YOUR INSTRUCTIONS:
Show each line of the entries below in which the word "RELAY" appears.

___

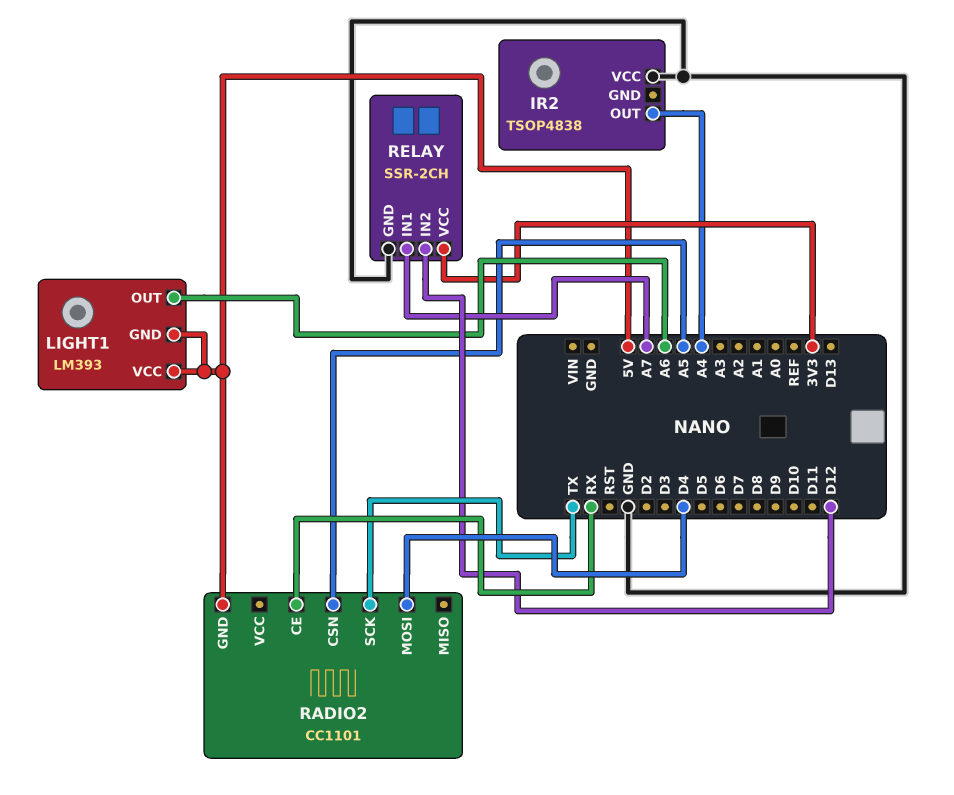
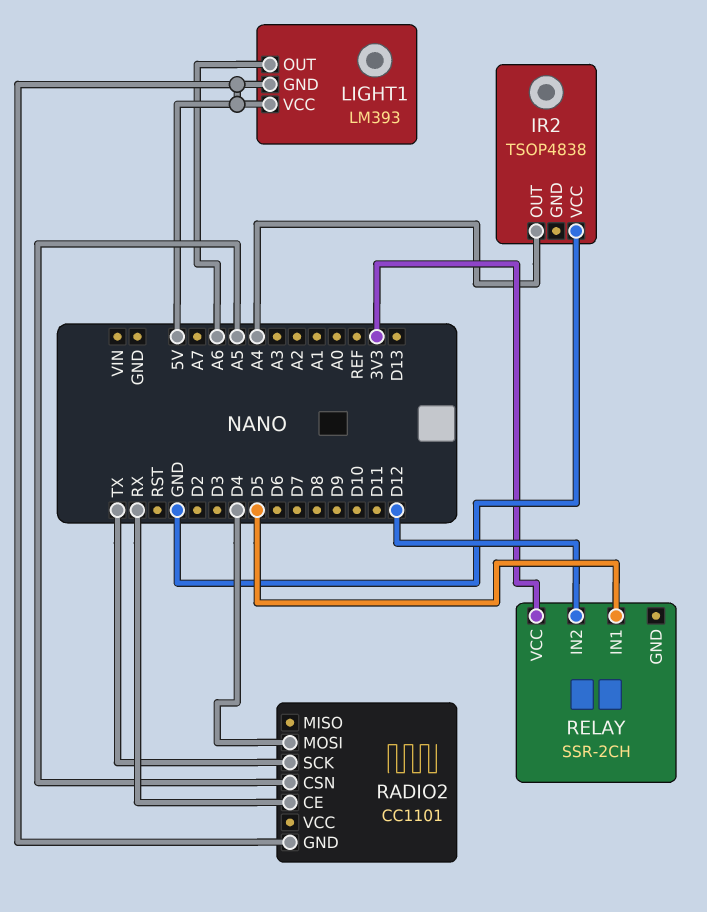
RELAY pin GND: GND -> none
RELAY pin IN1: A7 -> D5

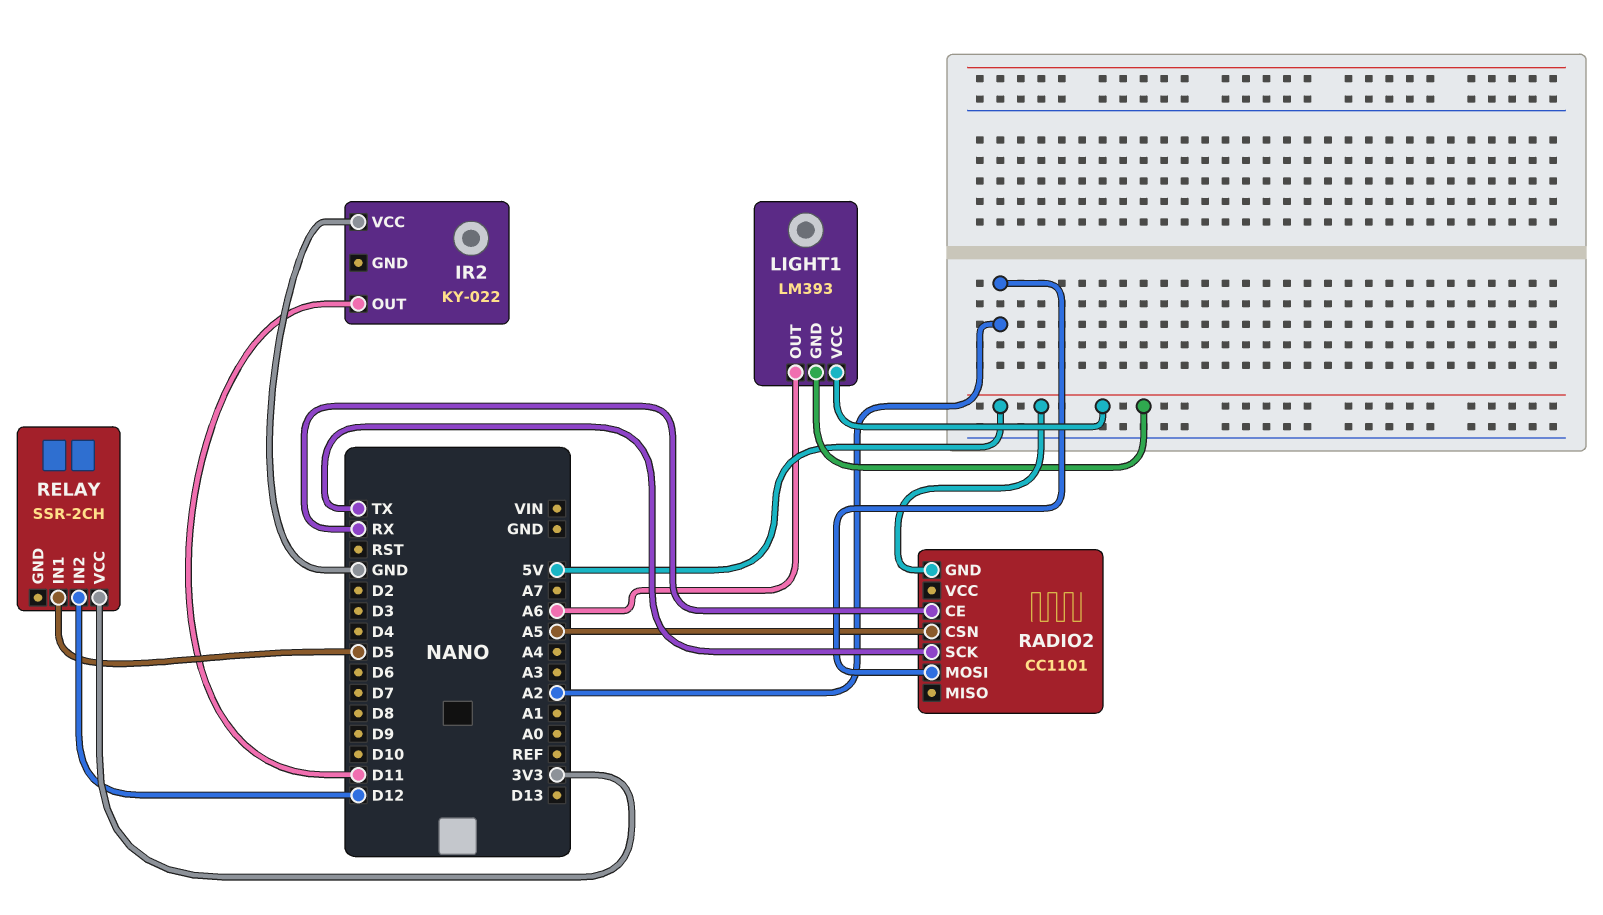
IR2: TSOP4838 -> KY-022
IR2 pin OUT: A4 -> D11
RADIO2 pin MOSI: D4 -> A2

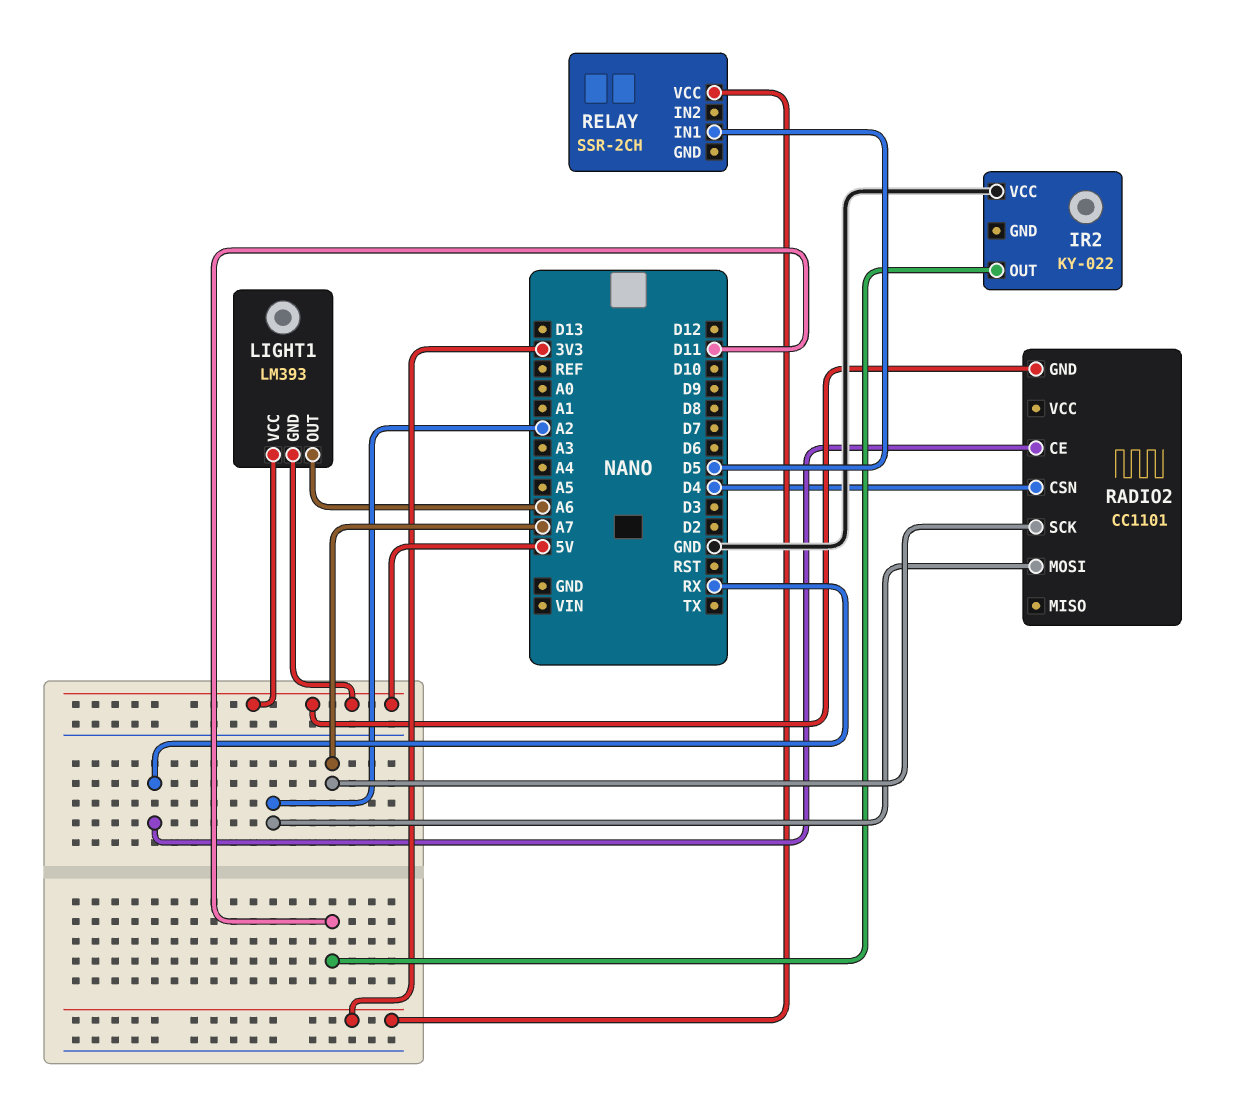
RADIO2 pin CSN: A5 -> D4
RADIO2 pin SCK: TX -> A7
RELAY pin IN2: D12 -> none

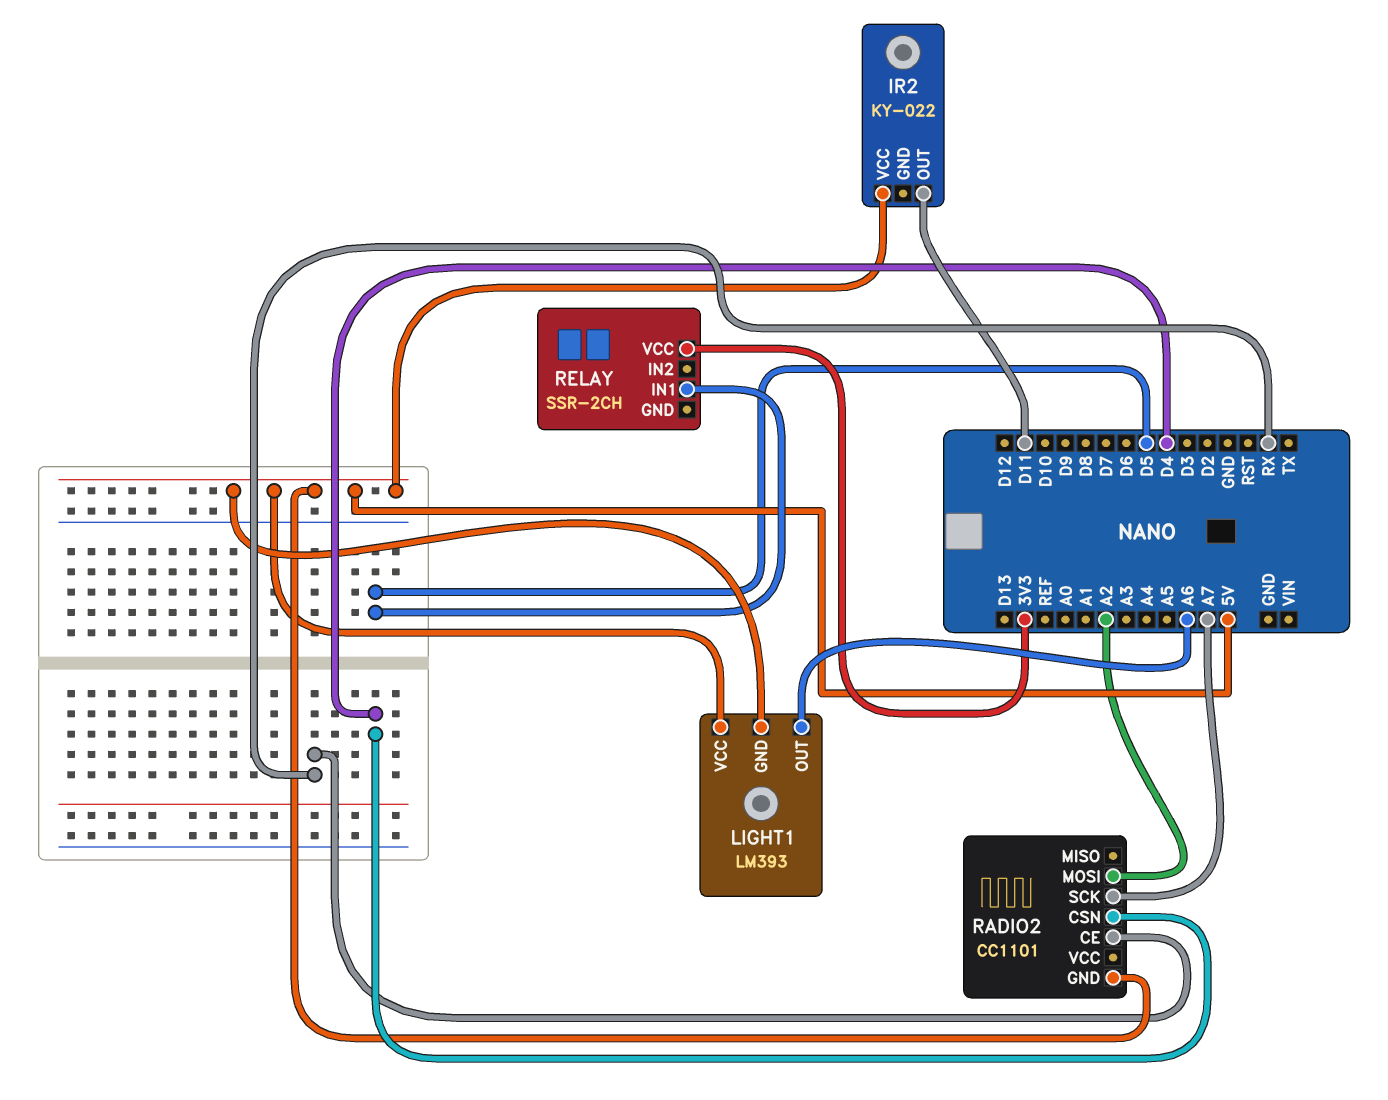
IR2 pin VCC: GND -> 5V

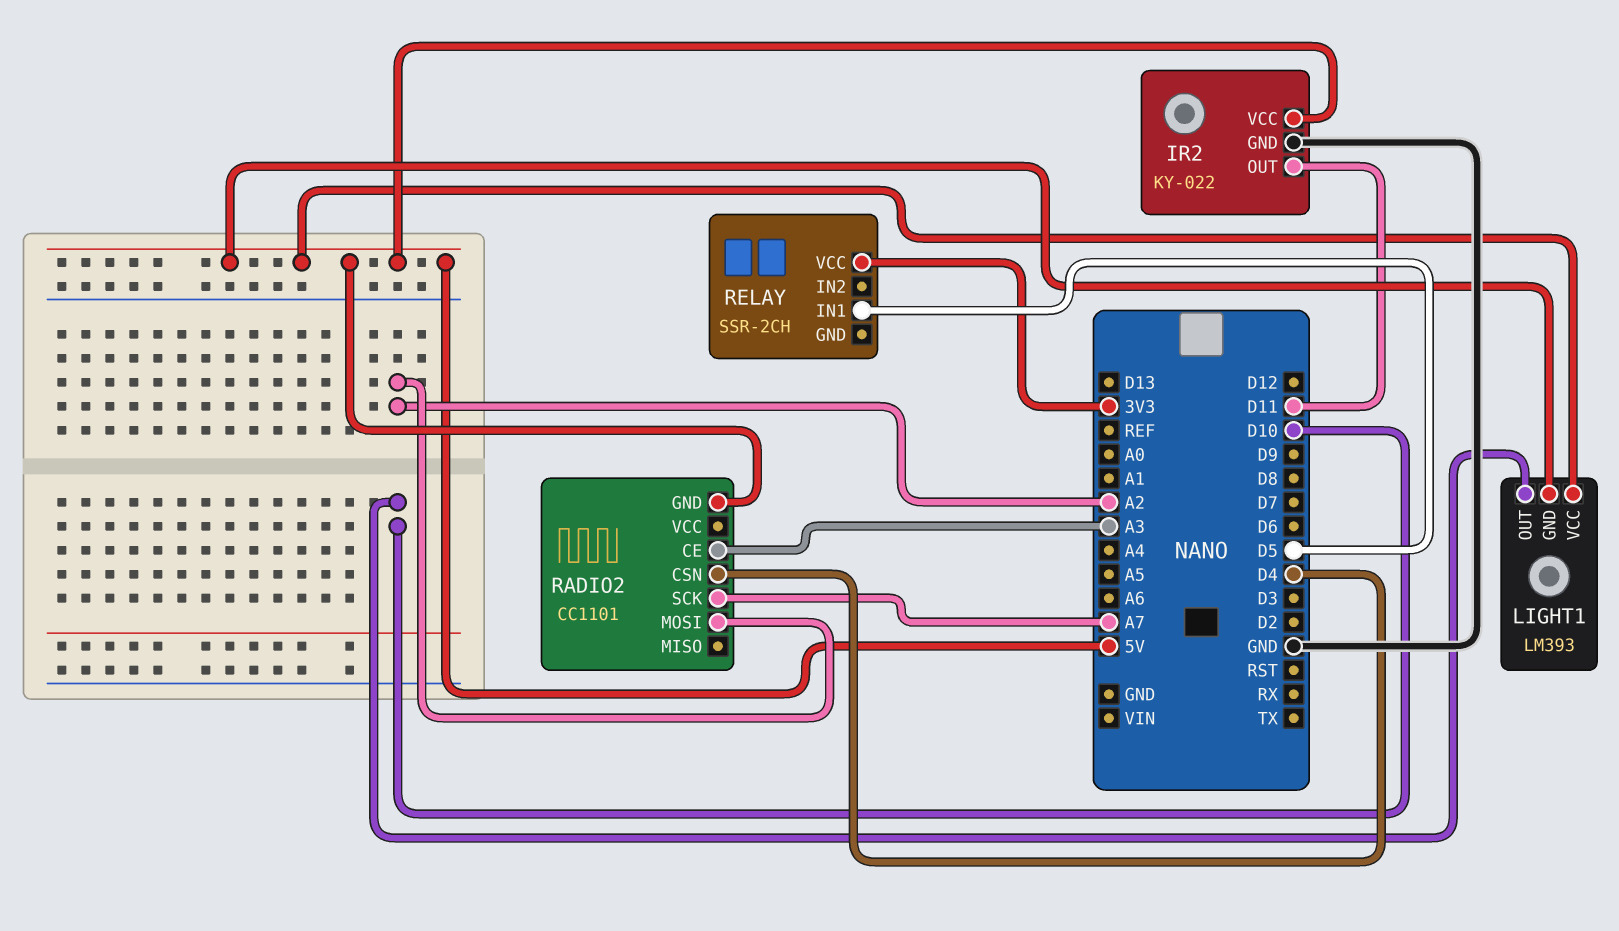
IR2 pin GND: none -> GND
LIGHT1 pin OUT: A6 -> D10
RADIO2 pin CE: RX -> A3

___

SOLUTION FOR THIS TASK:
RELAY pin GND: GND -> none
RELAY pin IN1: A7 -> D5
RELAY pin IN2: D12 -> none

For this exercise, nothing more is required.